◆ **GOAL OF THE EXERCISE**: Only the text should be kept: print every entry below exactly and leave each image out.

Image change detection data
____________________

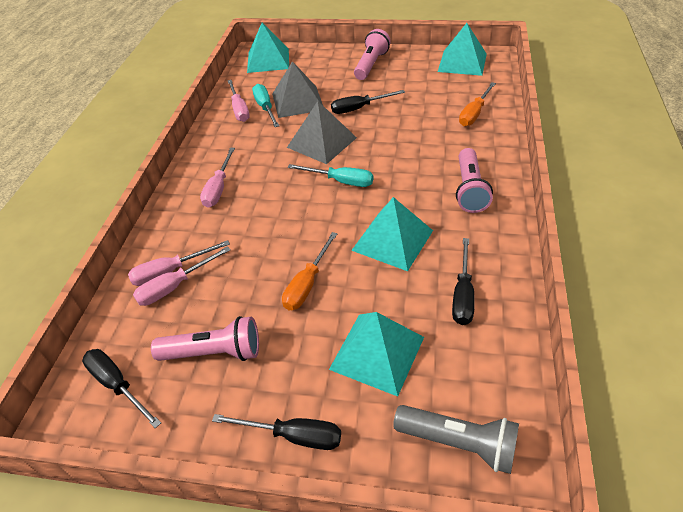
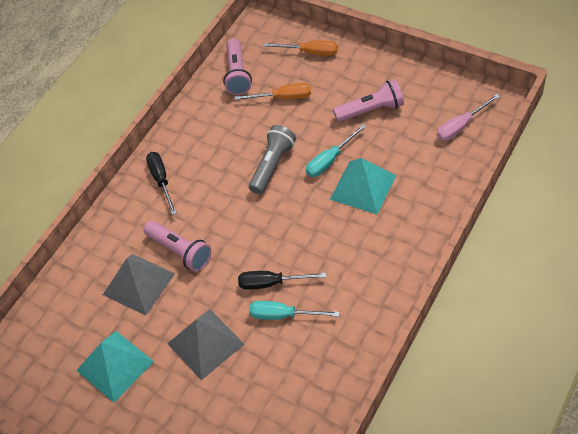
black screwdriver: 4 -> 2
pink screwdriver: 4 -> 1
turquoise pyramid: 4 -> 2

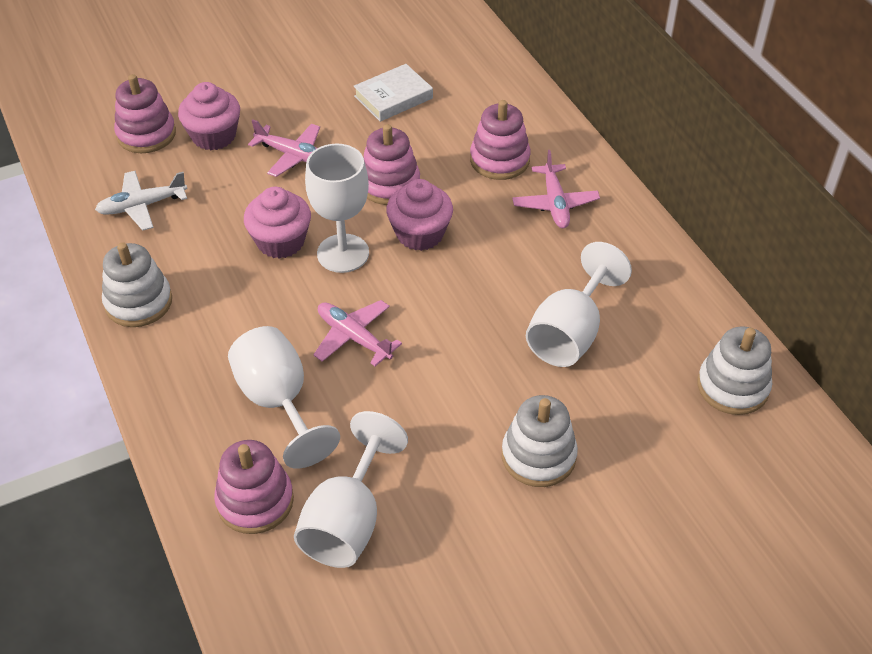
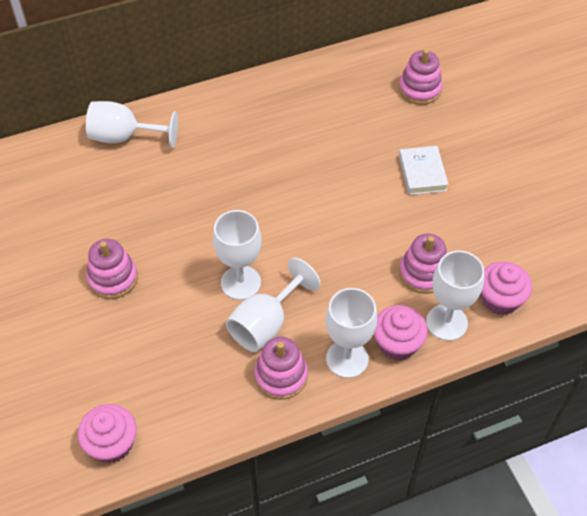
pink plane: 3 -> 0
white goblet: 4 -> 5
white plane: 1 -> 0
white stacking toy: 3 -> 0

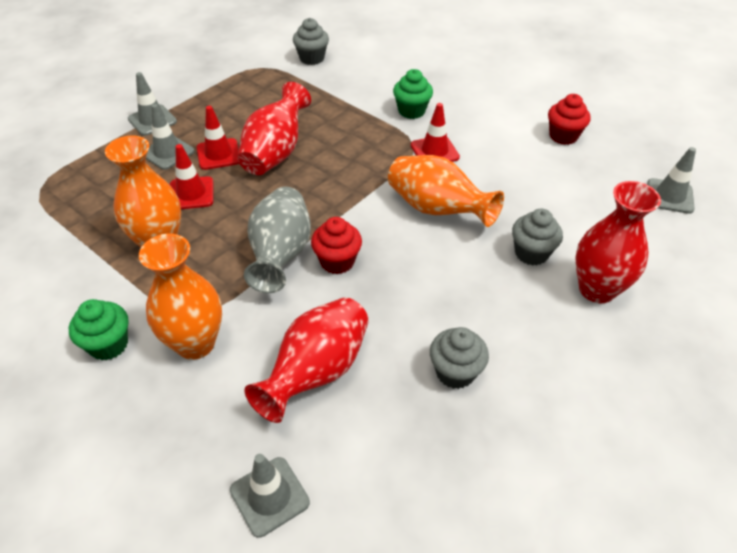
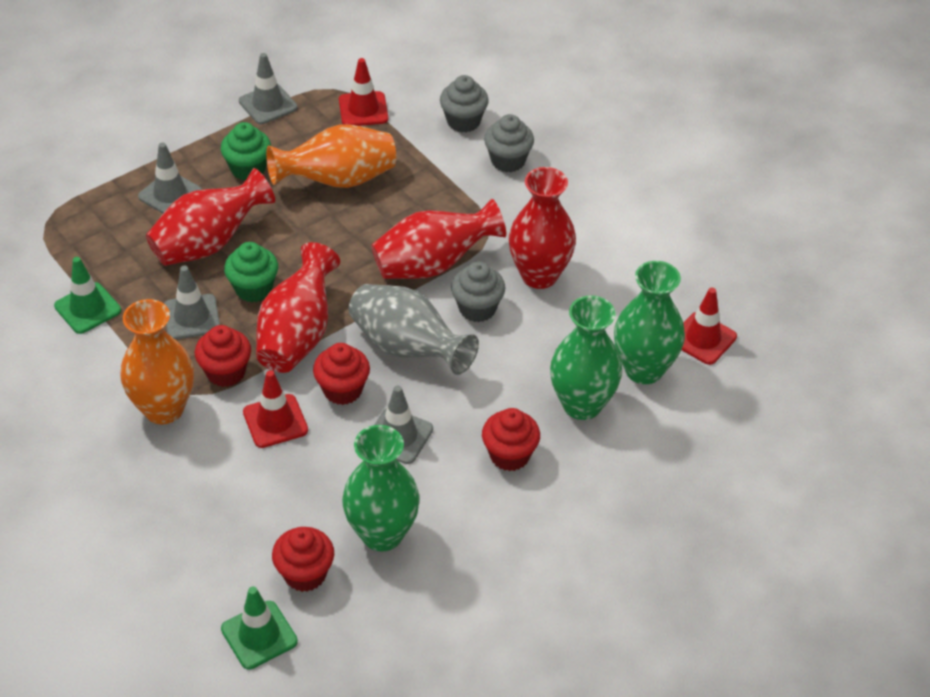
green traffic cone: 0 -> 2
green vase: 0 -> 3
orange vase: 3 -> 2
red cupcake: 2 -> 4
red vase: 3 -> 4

____________________

◆ **SOLUTION TO THIS TASK**:
black screwdriver: 4 -> 2
pink screwdriver: 4 -> 1
turquoise pyramid: 4 -> 2

pink plane: 3 -> 0
white goblet: 4 -> 5
white plane: 1 -> 0
white stacking toy: 3 -> 0

green traffic cone: 0 -> 2
green vase: 0 -> 3
orange vase: 3 -> 2
red cupcake: 2 -> 4
red vase: 3 -> 4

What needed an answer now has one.